(Stored items)
↓

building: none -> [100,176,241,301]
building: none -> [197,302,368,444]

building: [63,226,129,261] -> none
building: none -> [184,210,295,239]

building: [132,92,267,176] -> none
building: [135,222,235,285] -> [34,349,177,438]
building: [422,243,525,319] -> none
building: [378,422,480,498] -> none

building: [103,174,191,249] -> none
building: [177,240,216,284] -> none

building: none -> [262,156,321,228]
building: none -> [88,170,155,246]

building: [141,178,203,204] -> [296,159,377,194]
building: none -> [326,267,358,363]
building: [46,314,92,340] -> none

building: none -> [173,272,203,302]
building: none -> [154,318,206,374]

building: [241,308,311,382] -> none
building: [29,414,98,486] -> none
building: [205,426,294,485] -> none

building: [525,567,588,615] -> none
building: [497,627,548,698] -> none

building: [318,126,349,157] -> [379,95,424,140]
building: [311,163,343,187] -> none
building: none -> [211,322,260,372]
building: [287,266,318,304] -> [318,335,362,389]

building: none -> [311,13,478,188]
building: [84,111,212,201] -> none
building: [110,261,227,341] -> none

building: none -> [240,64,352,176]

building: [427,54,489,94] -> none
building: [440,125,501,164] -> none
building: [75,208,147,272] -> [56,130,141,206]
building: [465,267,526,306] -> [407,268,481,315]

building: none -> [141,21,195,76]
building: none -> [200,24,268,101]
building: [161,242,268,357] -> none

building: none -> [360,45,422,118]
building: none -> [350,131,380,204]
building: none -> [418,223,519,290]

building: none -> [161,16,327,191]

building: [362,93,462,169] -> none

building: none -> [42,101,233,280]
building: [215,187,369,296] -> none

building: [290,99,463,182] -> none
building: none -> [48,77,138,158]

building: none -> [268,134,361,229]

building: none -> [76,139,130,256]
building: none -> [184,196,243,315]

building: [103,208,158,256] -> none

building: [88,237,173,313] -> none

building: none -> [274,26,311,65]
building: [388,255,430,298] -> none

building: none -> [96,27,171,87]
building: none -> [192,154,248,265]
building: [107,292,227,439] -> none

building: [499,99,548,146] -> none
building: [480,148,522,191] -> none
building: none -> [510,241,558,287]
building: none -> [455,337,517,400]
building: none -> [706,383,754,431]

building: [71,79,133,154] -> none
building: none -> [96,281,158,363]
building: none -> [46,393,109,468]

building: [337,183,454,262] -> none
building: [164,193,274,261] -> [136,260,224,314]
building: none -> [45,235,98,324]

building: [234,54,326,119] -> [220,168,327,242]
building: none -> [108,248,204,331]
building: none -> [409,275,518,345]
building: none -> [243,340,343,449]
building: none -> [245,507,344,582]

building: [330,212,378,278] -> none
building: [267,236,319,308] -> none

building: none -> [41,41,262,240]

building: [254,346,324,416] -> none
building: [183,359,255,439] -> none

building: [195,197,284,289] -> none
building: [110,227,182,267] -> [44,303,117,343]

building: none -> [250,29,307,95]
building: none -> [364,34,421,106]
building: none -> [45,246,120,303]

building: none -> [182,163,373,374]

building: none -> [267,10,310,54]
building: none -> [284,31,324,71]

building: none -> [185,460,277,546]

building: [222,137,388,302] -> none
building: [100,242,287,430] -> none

↑

* Your instructions *
Could you copy each line above word for word?

* Solution to this task *
building: none -> [100,176,241,301]
building: none -> [197,302,368,444]

building: [63,226,129,261] -> none
building: none -> [184,210,295,239]

building: [132,92,267,176] -> none
building: [135,222,235,285] -> [34,349,177,438]
building: [422,243,525,319] -> none
building: [378,422,480,498] -> none

building: [103,174,191,249] -> none
building: [177,240,216,284] -> none

building: none -> [262,156,321,228]
building: none -> [88,170,155,246]

building: [141,178,203,204] -> [296,159,377,194]
building: none -> [326,267,358,363]
building: [46,314,92,340] -> none

building: none -> [173,272,203,302]
building: none -> [154,318,206,374]

building: [241,308,311,382] -> none
building: [29,414,98,486] -> none
building: [205,426,294,485] -> none

building: [525,567,588,615] -> none
building: [497,627,548,698] -> none

building: [318,126,349,157] -> [379,95,424,140]
building: [311,163,343,187] -> none
building: none -> [211,322,260,372]
building: [287,266,318,304] -> [318,335,362,389]

building: none -> [311,13,478,188]
building: [84,111,212,201] -> none
building: [110,261,227,341] -> none

building: none -> [240,64,352,176]

building: [427,54,489,94] -> none
building: [440,125,501,164] -> none
building: [75,208,147,272] -> [56,130,141,206]
building: [465,267,526,306] -> [407,268,481,315]

building: none -> [141,21,195,76]
building: none -> [200,24,268,101]
building: [161,242,268,357] -> none

building: none -> [360,45,422,118]
building: none -> [350,131,380,204]
building: none -> [418,223,519,290]

building: none -> [161,16,327,191]

building: [362,93,462,169] -> none

building: none -> [42,101,233,280]
building: [215,187,369,296] -> none

building: [290,99,463,182] -> none
building: none -> [48,77,138,158]

building: none -> [268,134,361,229]

building: none -> [76,139,130,256]
building: none -> [184,196,243,315]

building: [103,208,158,256] -> none

building: [88,237,173,313] -> none

building: none -> [274,26,311,65]
building: [388,255,430,298] -> none

building: none -> [96,27,171,87]
building: none -> [192,154,248,265]
building: [107,292,227,439] -> none

building: [499,99,548,146] -> none
building: [480,148,522,191] -> none
building: none -> [510,241,558,287]
building: none -> [455,337,517,400]
building: none -> [706,383,754,431]

building: [71,79,133,154] -> none
building: none -> [96,281,158,363]
building: none -> [46,393,109,468]

building: [337,183,454,262] -> none
building: [164,193,274,261] -> [136,260,224,314]
building: none -> [45,235,98,324]

building: [234,54,326,119] -> [220,168,327,242]
building: none -> [108,248,204,331]
building: none -> [409,275,518,345]
building: none -> [243,340,343,449]
building: none -> [245,507,344,582]

building: [330,212,378,278] -> none
building: [267,236,319,308] -> none

building: none -> [41,41,262,240]

building: [254,346,324,416] -> none
building: [183,359,255,439] -> none

building: [195,197,284,289] -> none
building: [110,227,182,267] -> [44,303,117,343]

building: none -> [250,29,307,95]
building: none -> [364,34,421,106]
building: none -> [45,246,120,303]

building: none -> [182,163,373,374]

building: none -> [267,10,310,54]
building: none -> [284,31,324,71]

building: none -> [185,460,277,546]

building: [222,137,388,302] -> none
building: [100,242,287,430] -> none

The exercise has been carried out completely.